§ What is being asked: Look through the lines below; wherever the word "grey" appears, copy that line.

Source data:
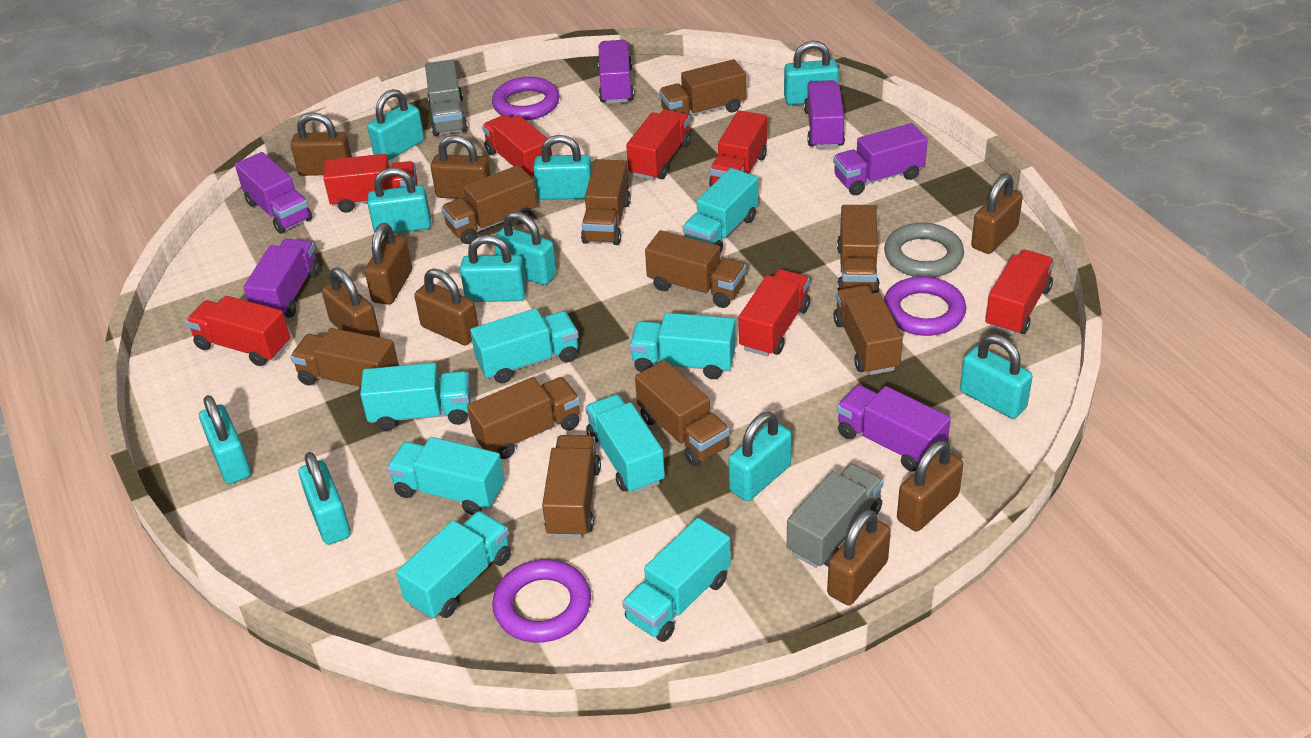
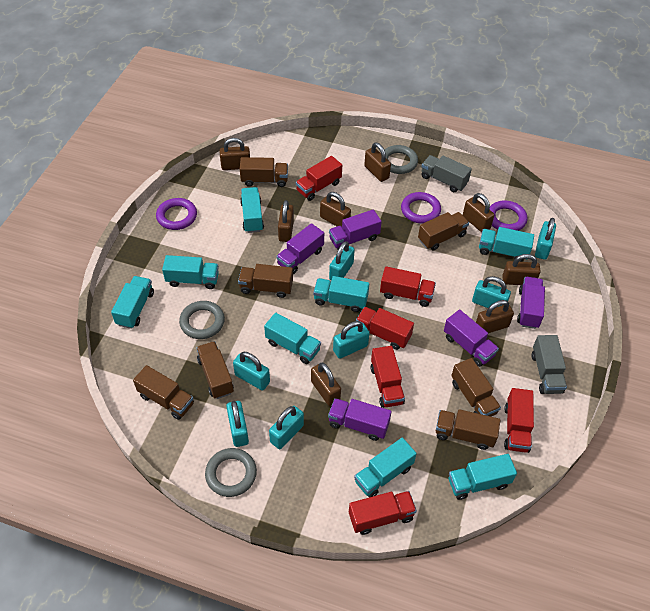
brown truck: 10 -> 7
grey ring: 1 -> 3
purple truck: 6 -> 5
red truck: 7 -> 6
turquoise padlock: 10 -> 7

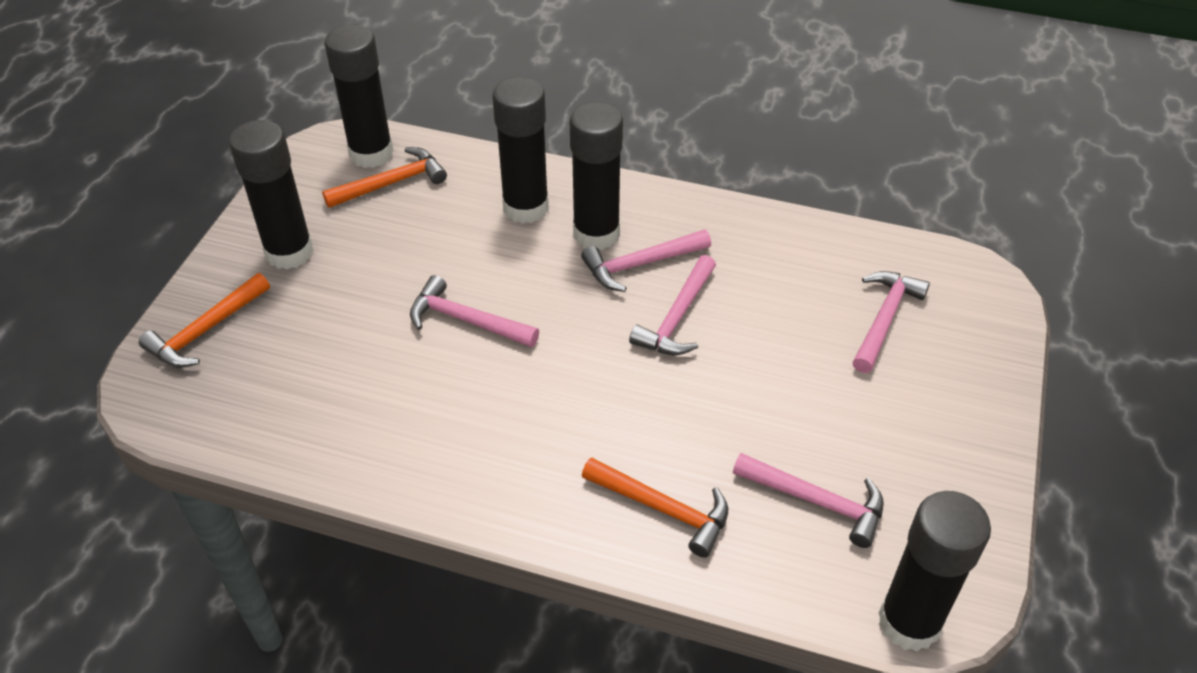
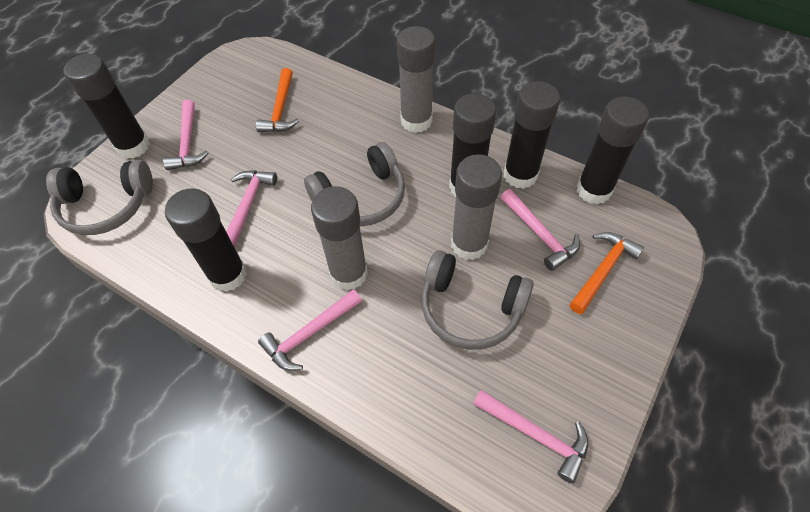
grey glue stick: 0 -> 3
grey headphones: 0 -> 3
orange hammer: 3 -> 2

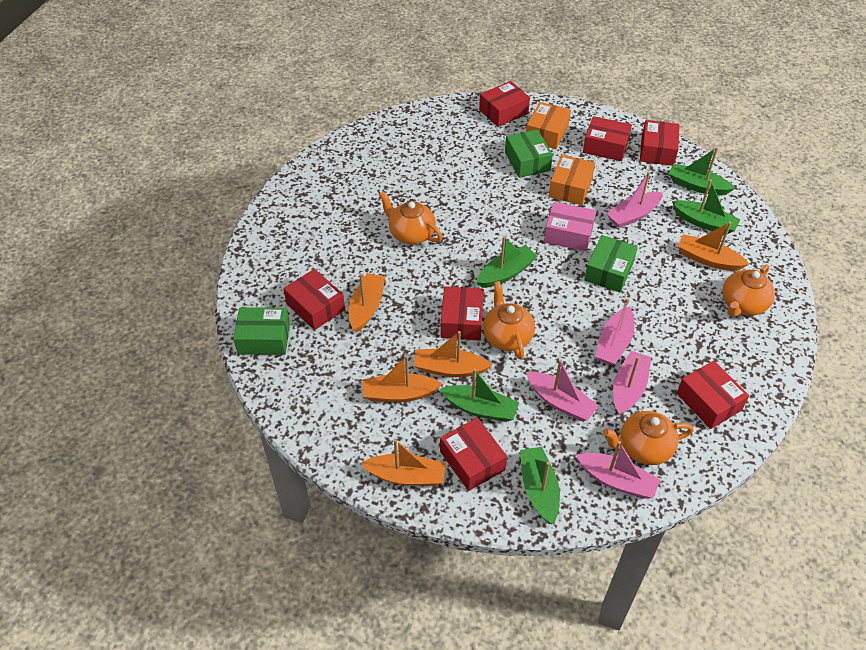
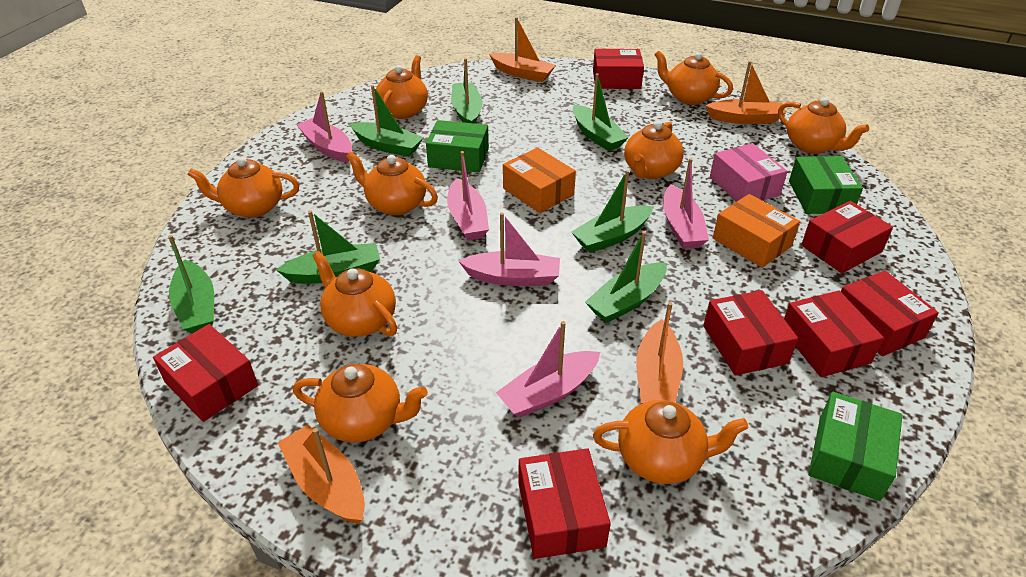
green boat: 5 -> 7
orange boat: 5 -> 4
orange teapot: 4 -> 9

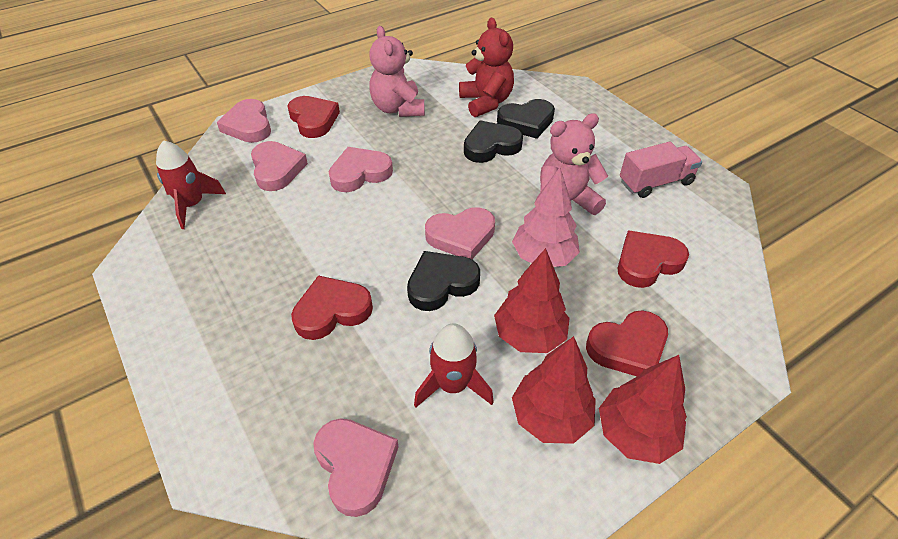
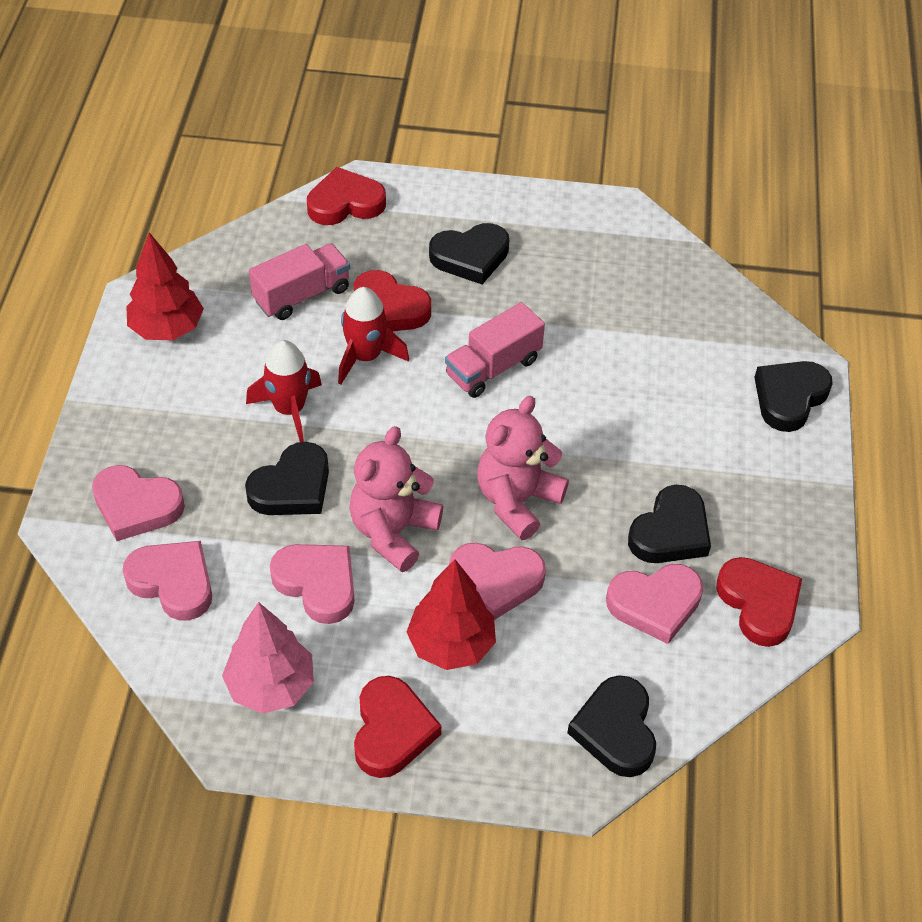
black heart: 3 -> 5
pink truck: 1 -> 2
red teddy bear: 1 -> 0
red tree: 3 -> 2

§ Answer section:
grey ring: 1 -> 3
grey glue stick: 0 -> 3
grey headphones: 0 -> 3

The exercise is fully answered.